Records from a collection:
──────────
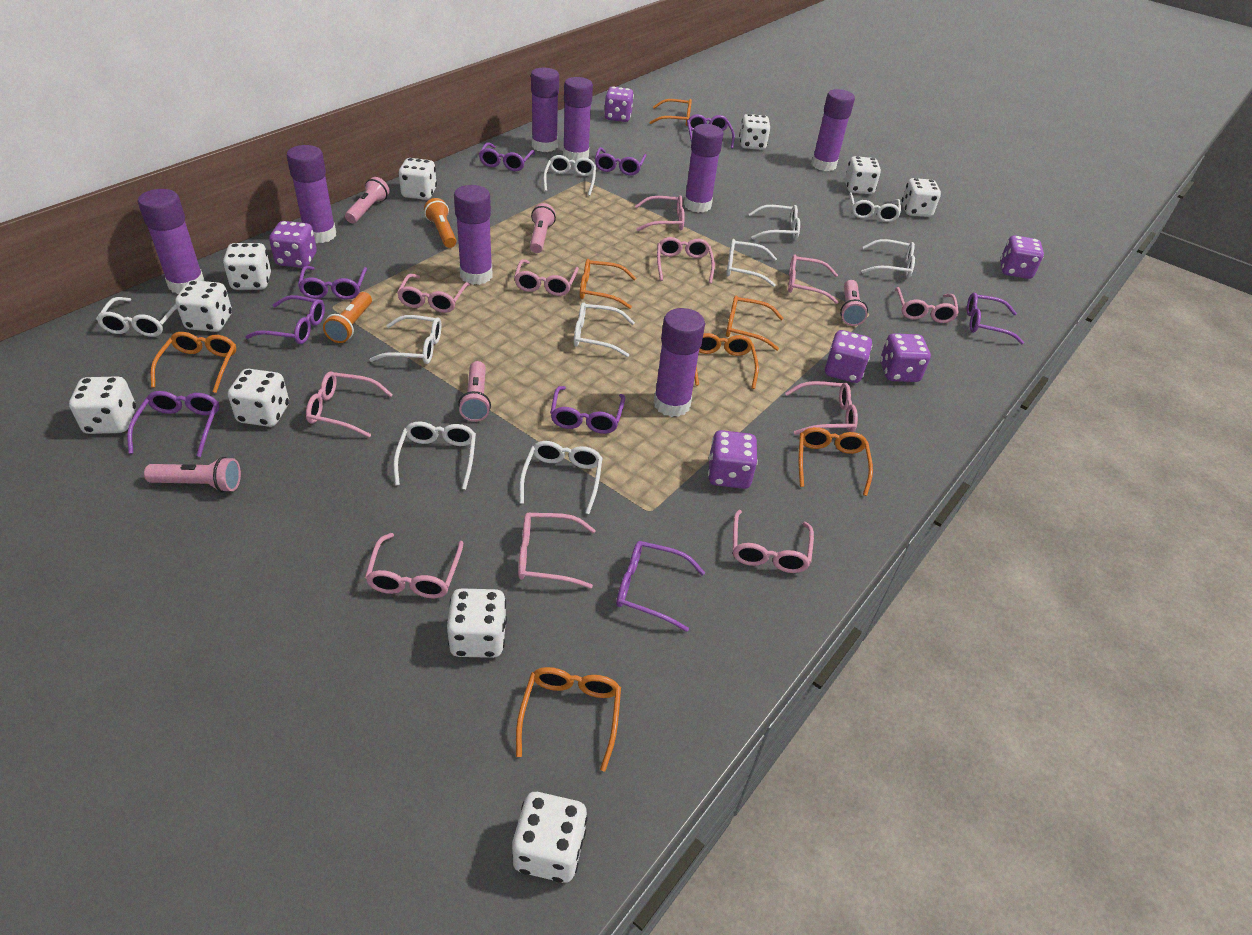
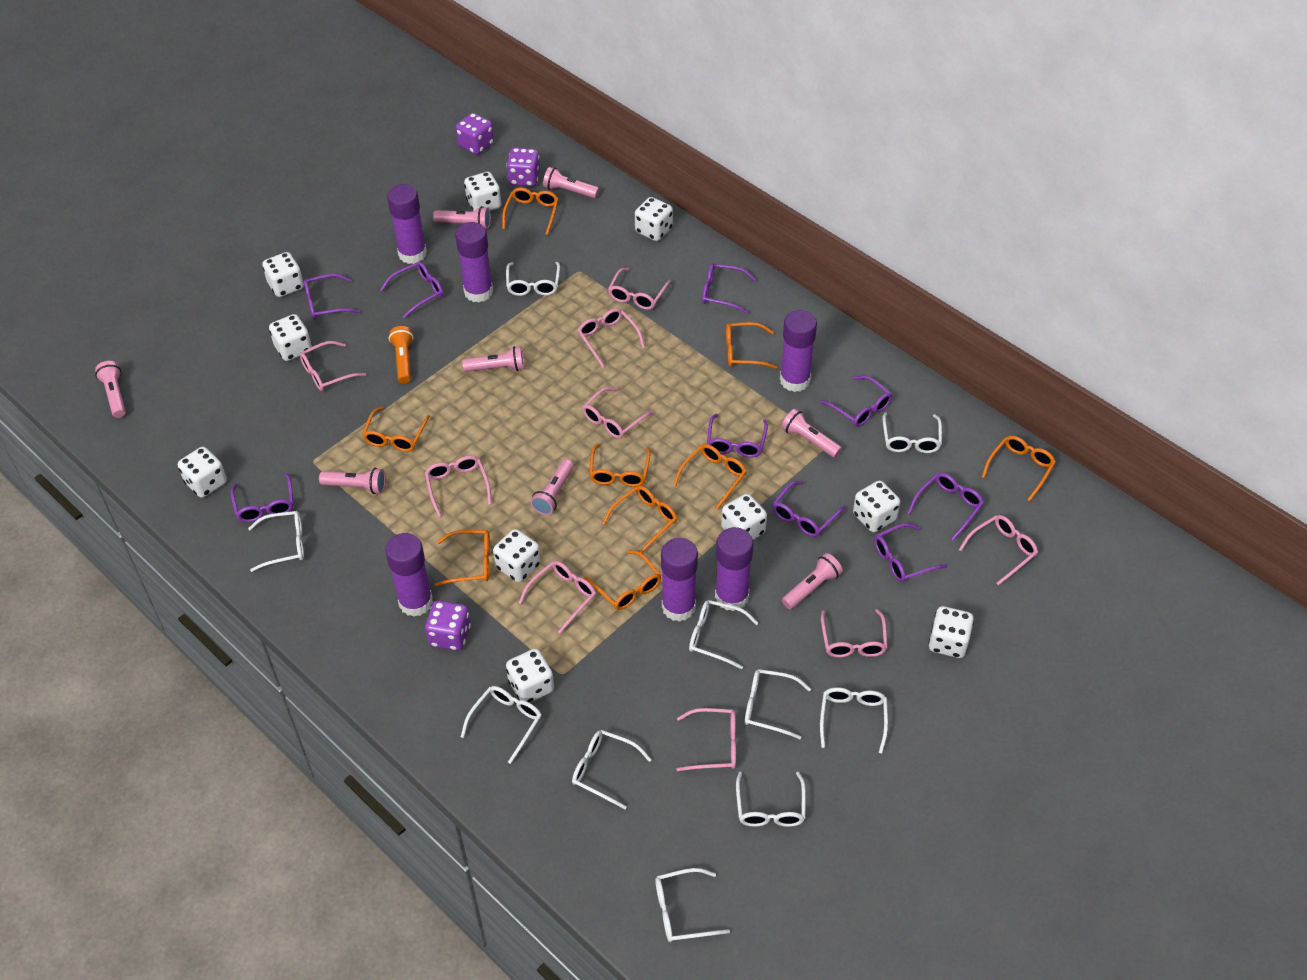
orange flashlight: 2 -> 1
orange glasses: 7 -> 9
pink flashlight: 5 -> 8
pink glasses: 11 -> 9
purple dice: 6 -> 3
purple glue stick: 8 -> 6

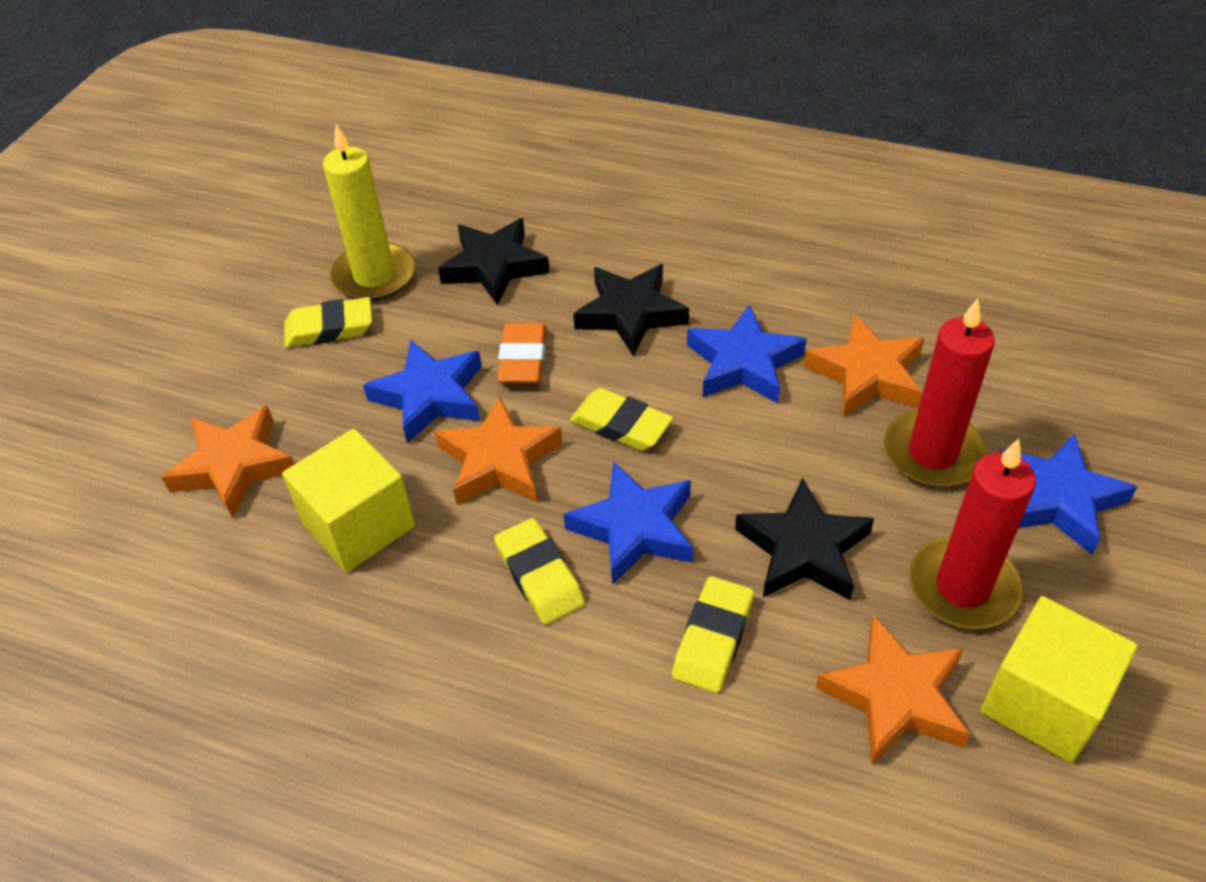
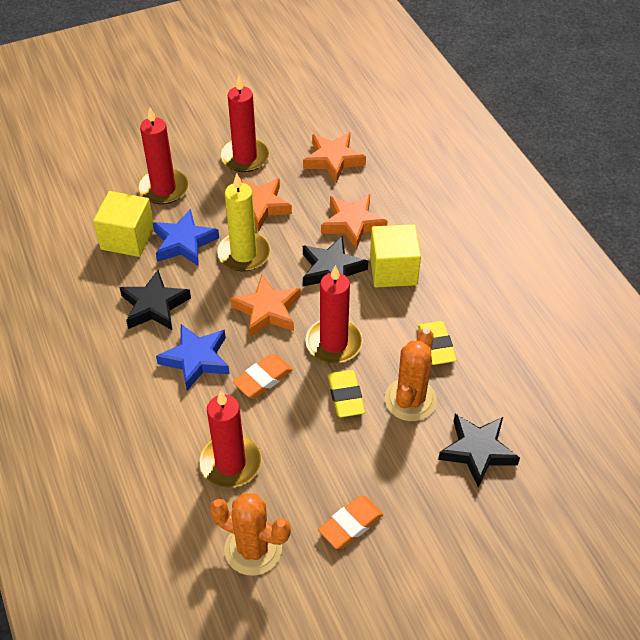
blue star: 4 -> 2
orange cactus: 0 -> 2
orange eraser: 1 -> 2
red candle: 2 -> 4
yellow eraser: 4 -> 2

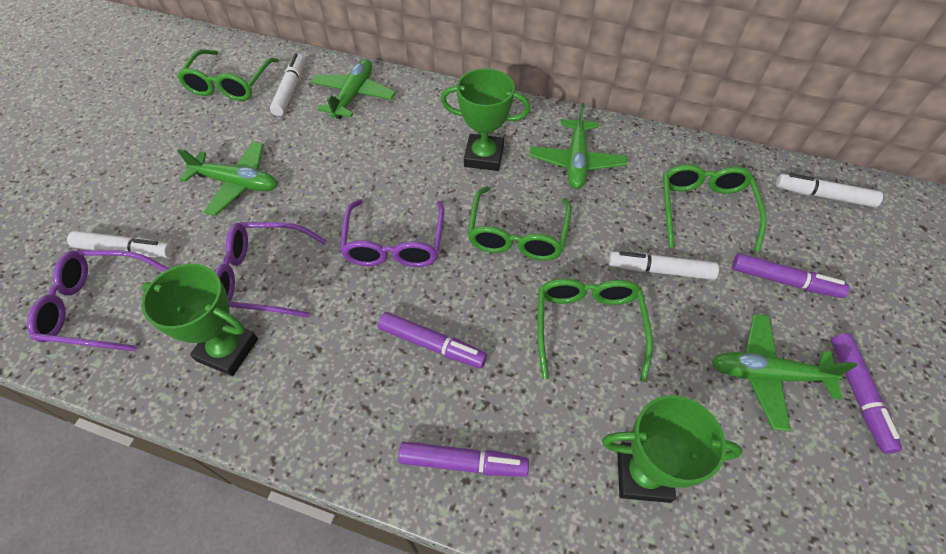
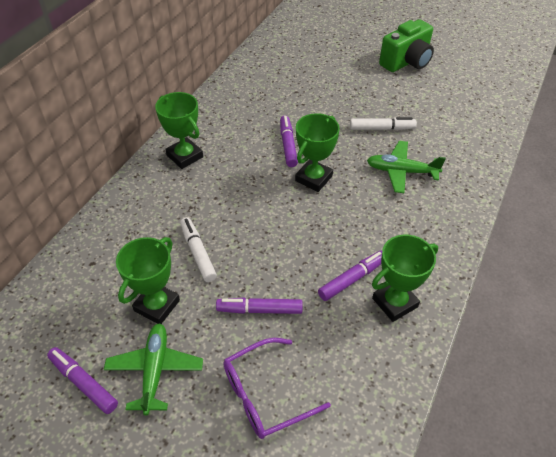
green camera: 0 -> 1
green glasses: 4 -> 0
green plane: 4 -> 2
green trophy: 3 -> 4
purple glasses: 3 -> 1
white marker: 4 -> 2

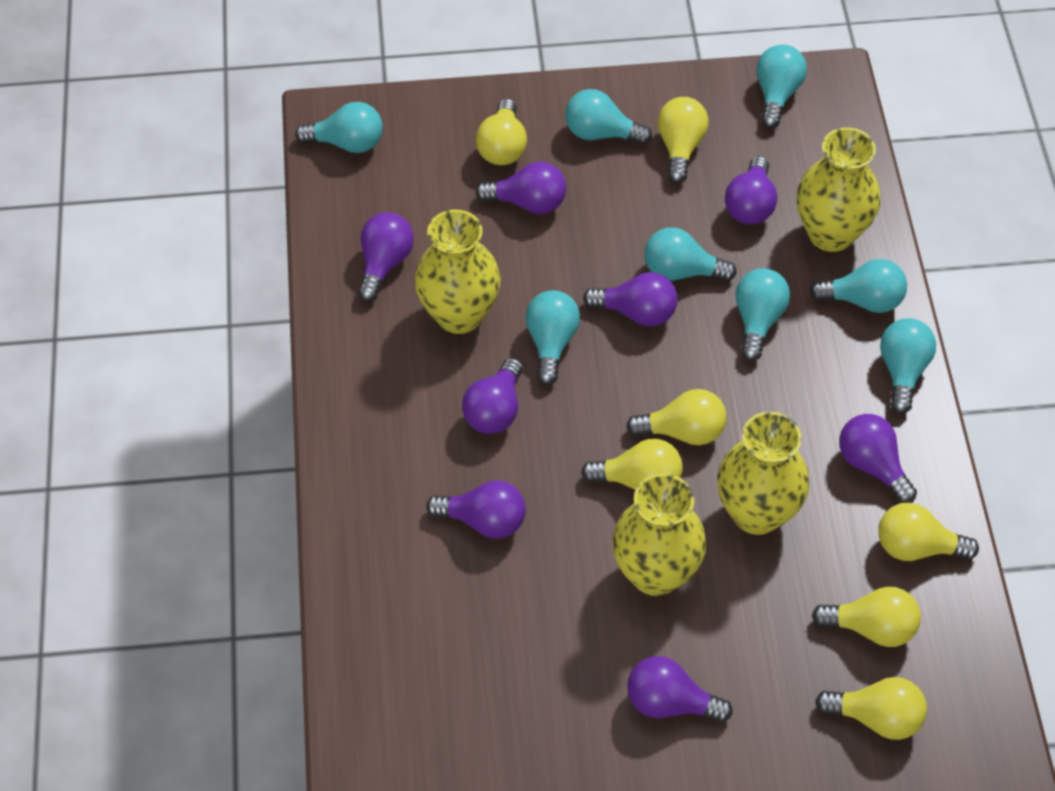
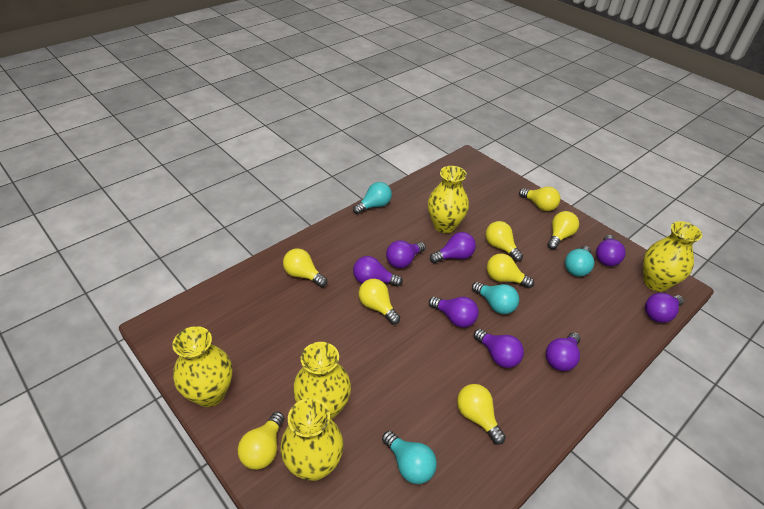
turquoise light bulb: 8 -> 4
yellow light bulb: 7 -> 8
yellow vase: 4 -> 5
──────────
What is needed is an exact copy of the lines from the line with "yellow eraser: 4 -> 2" to the end of the data above, both included, without any pictures.

Your solution:
yellow eraser: 4 -> 2

green camera: 0 -> 1
green glasses: 4 -> 0
green plane: 4 -> 2
green trophy: 3 -> 4
purple glasses: 3 -> 1
white marker: 4 -> 2

turquoise light bulb: 8 -> 4
yellow light bulb: 7 -> 8
yellow vase: 4 -> 5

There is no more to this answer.